— WHAT IS REQUIRED —
Return the listing below verbatim. Pictures do not belong in the copy.

— COLLECTED MATERIAL —

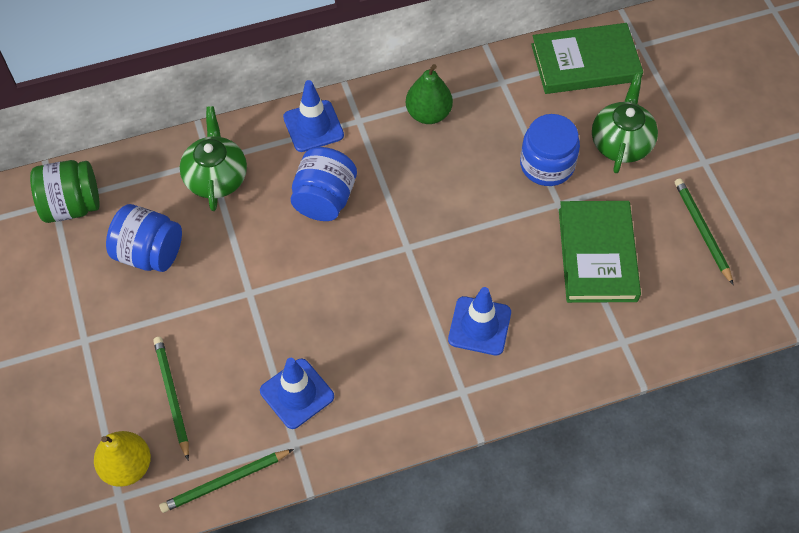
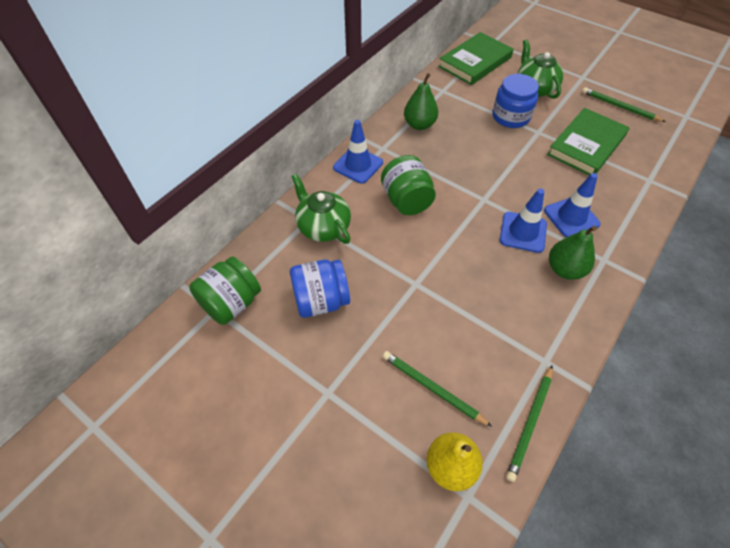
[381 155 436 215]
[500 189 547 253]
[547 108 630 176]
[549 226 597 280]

— SOLUTION BELOW —
[381 155 436 215]
[500 189 547 253]
[547 108 630 176]
[549 226 597 280]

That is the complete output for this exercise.